Extracted entries:
Content starts

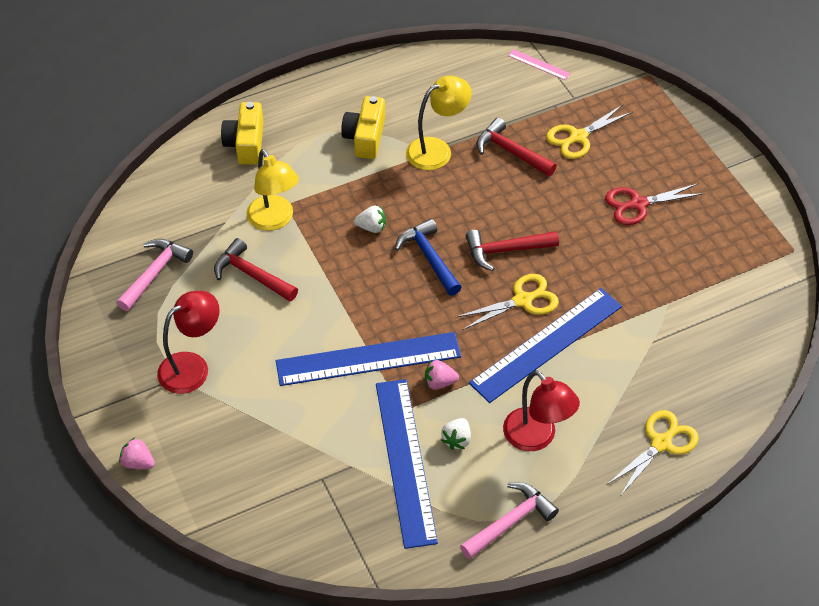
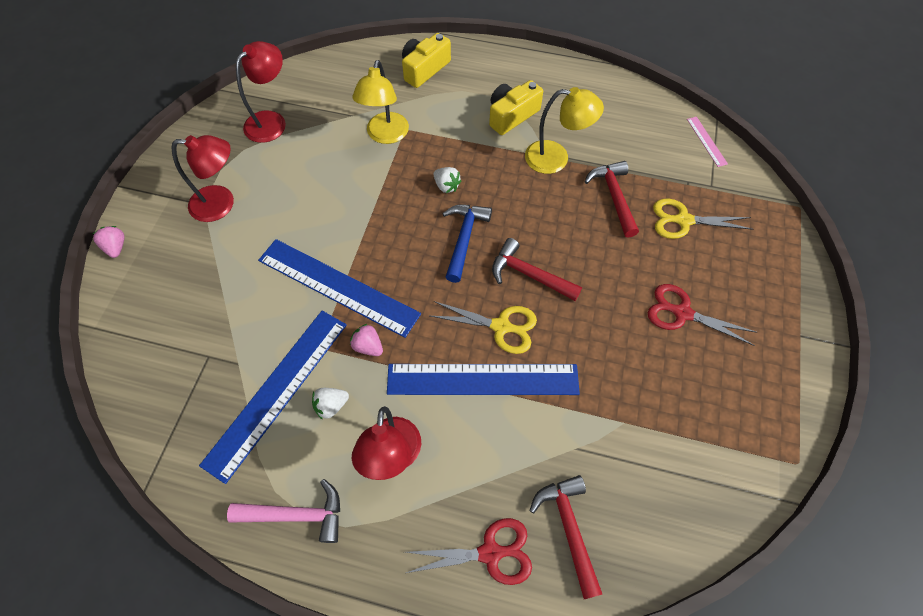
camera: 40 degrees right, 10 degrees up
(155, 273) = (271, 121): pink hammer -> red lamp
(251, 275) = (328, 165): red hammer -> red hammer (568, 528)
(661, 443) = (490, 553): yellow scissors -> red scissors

Content ends
Content starts

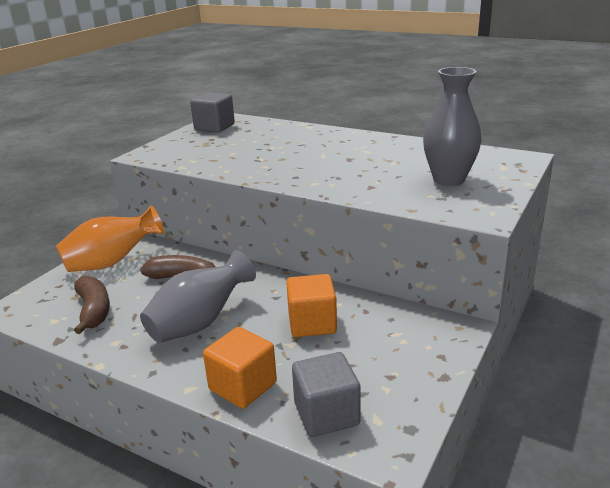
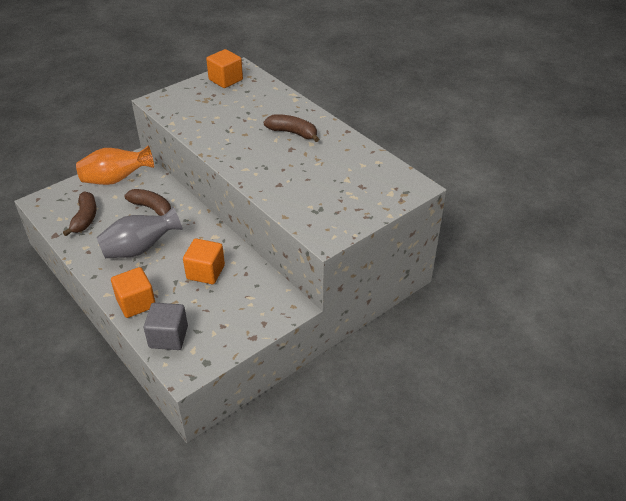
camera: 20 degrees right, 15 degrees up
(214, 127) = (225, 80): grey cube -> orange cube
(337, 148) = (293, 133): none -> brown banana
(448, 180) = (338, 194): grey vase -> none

Content ends
Content starts

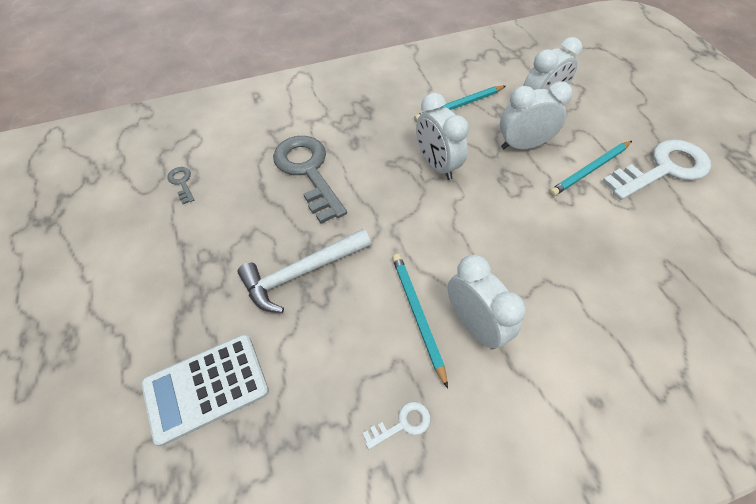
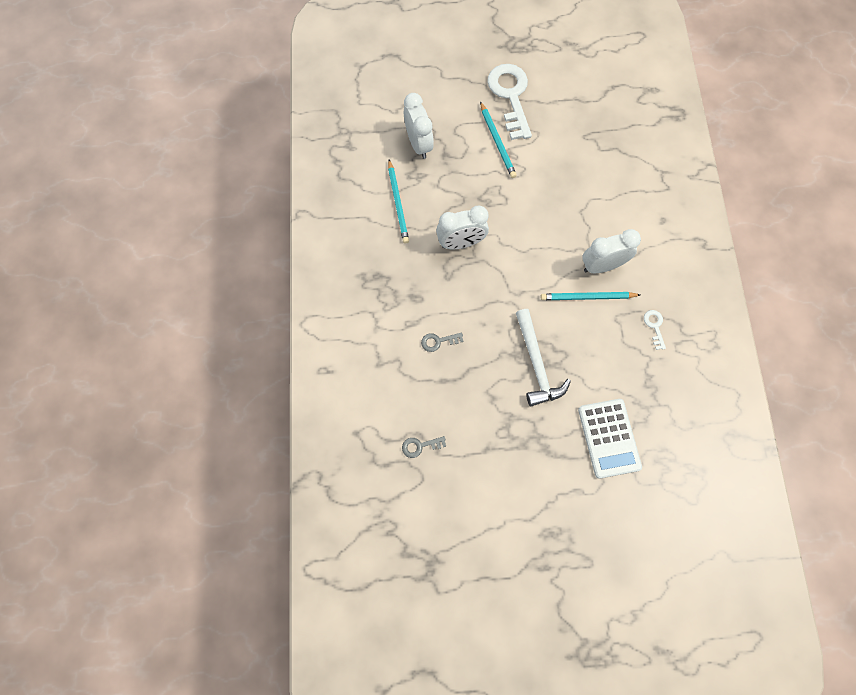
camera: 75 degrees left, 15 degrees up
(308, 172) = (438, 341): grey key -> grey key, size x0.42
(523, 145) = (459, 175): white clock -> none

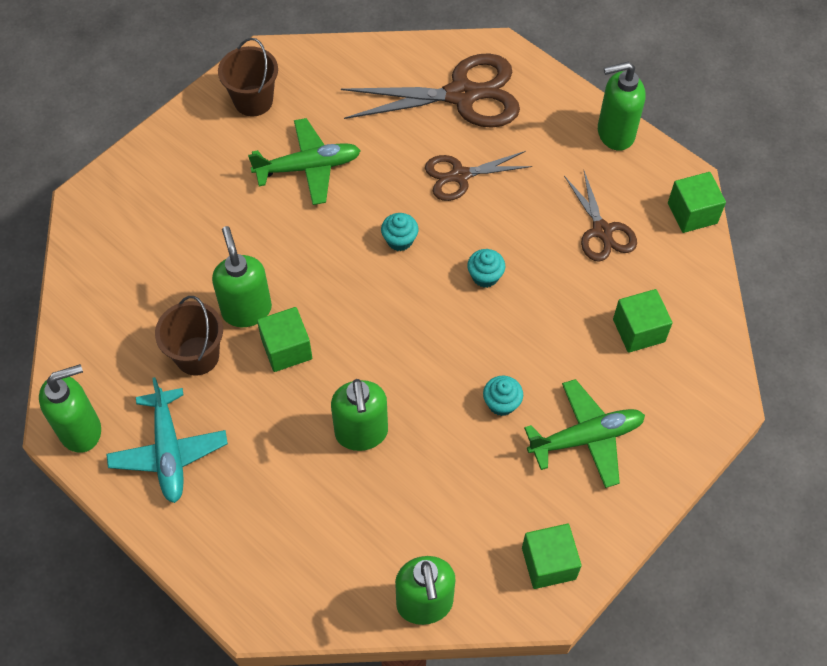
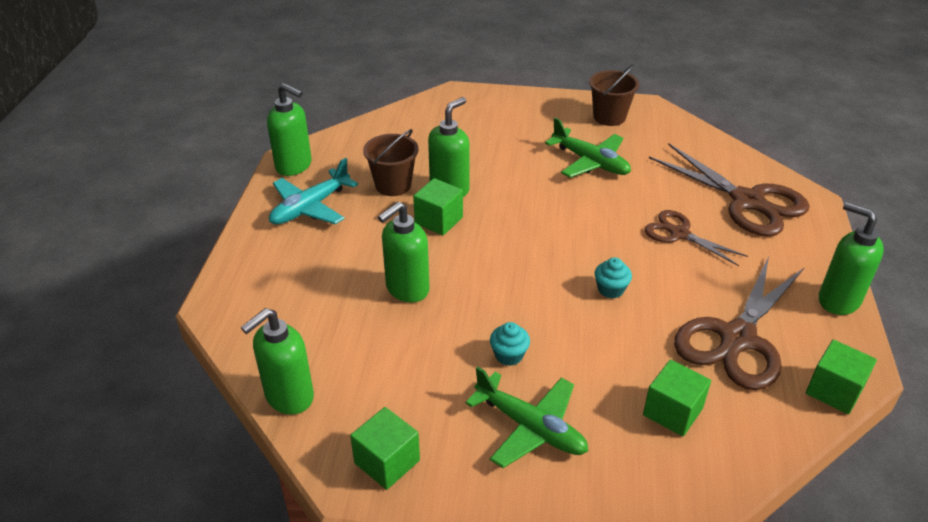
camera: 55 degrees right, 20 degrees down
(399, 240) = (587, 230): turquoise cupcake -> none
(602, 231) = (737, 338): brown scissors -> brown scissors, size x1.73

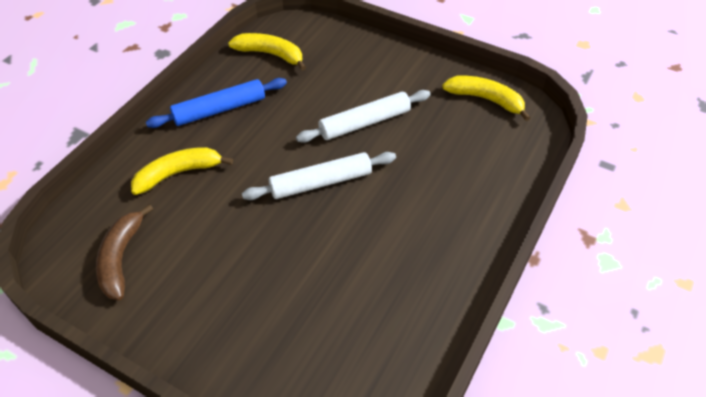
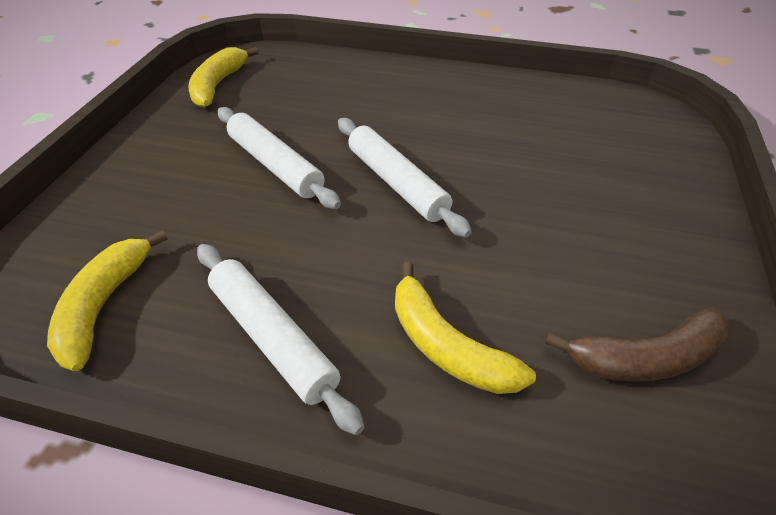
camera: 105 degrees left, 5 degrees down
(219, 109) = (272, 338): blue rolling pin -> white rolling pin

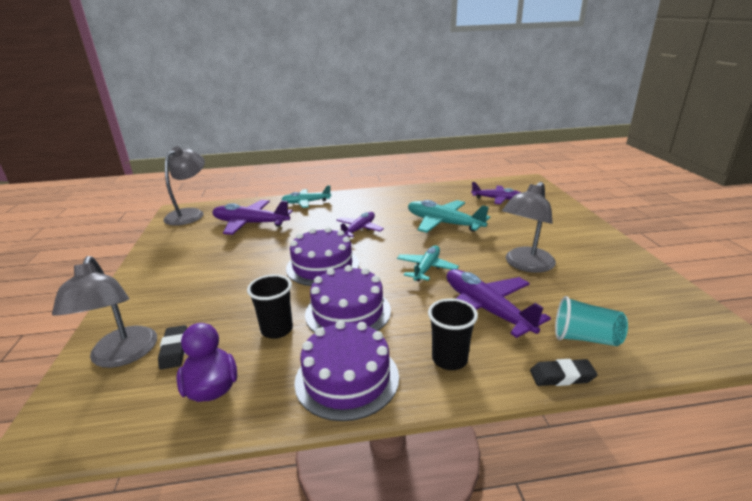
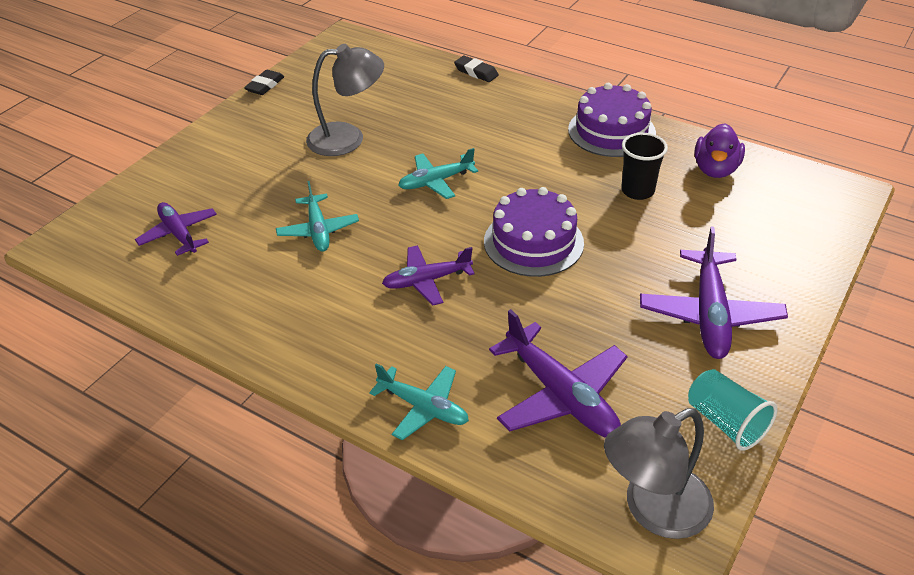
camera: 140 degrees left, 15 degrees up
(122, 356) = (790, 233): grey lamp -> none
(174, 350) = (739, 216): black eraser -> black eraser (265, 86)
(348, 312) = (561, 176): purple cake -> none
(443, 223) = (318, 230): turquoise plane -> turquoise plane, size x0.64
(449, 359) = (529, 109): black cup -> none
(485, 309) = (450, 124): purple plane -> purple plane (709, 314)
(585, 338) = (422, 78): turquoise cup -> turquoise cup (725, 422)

Content ends

Exercise description: Could you reproduce, exactly, every line above from the line with "camera: 40 degrees right, 10 degrees up" to the line with "(661, 443) = (490, 553): yellow", and no other line? Both ends count.

Solution:
camera: 40 degrees right, 10 degrees up
(155, 273) = (271, 121): pink hammer -> red lamp
(251, 275) = (328, 165): red hammer -> red hammer (568, 528)
(661, 443) = (490, 553): yellow scissors -> red scissors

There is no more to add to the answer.